INFORMATION SHOWN →
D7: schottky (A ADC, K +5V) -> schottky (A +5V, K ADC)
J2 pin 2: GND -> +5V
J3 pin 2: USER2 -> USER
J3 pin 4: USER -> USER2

==

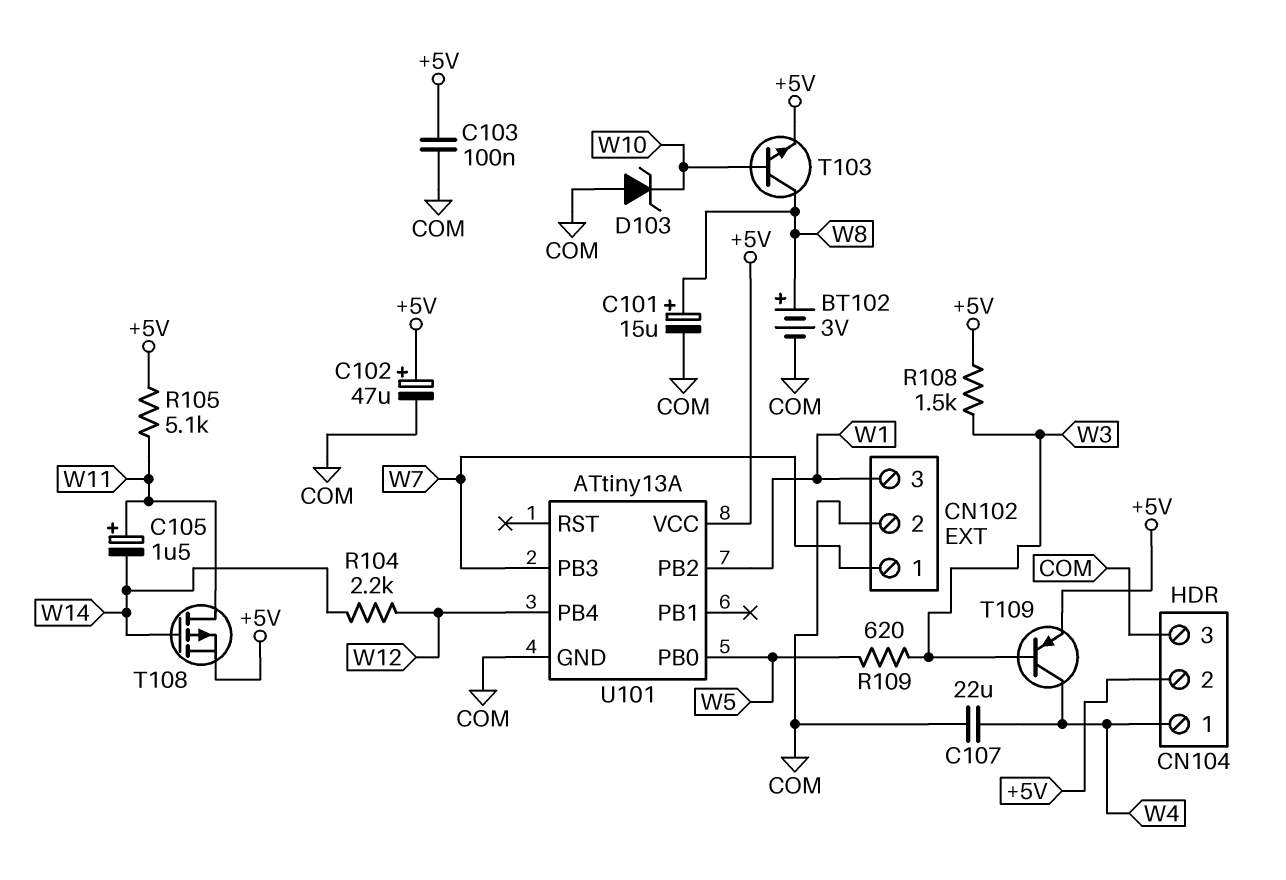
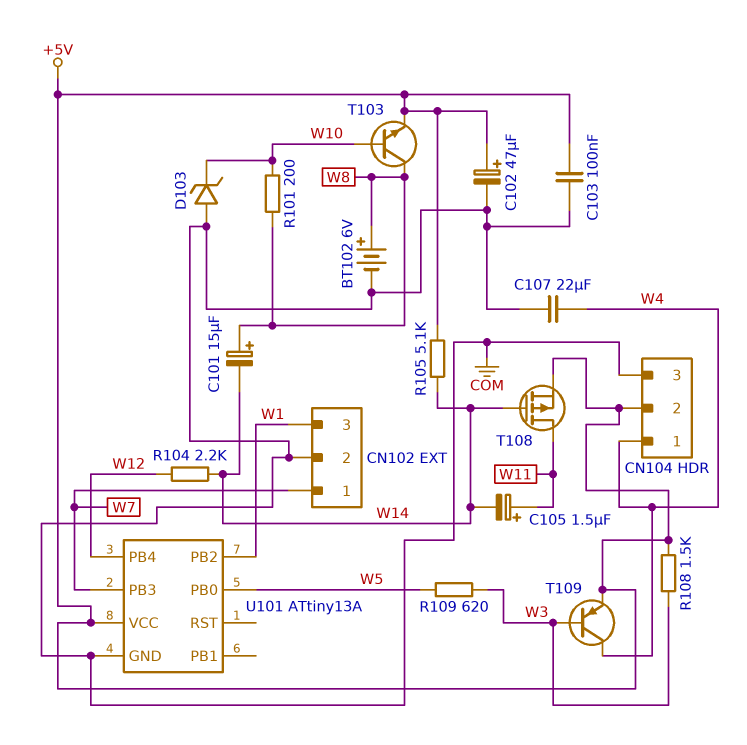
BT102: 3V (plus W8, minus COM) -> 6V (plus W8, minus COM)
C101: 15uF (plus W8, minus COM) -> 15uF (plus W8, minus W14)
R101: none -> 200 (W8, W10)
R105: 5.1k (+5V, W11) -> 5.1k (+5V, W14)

TASK DETAILS → From the records above, print exactly the lines that run from the line with "C101: 15uF (plus" to the line with "R105: 5.1k (+5V, W11) -> 5.1k (+5V, W14)", inclusive.

TASK RESPONSE →
C101: 15uF (plus W8, minus COM) -> 15uF (plus W8, minus W14)
R101: none -> 200 (W8, W10)
R105: 5.1k (+5V, W11) -> 5.1k (+5V, W14)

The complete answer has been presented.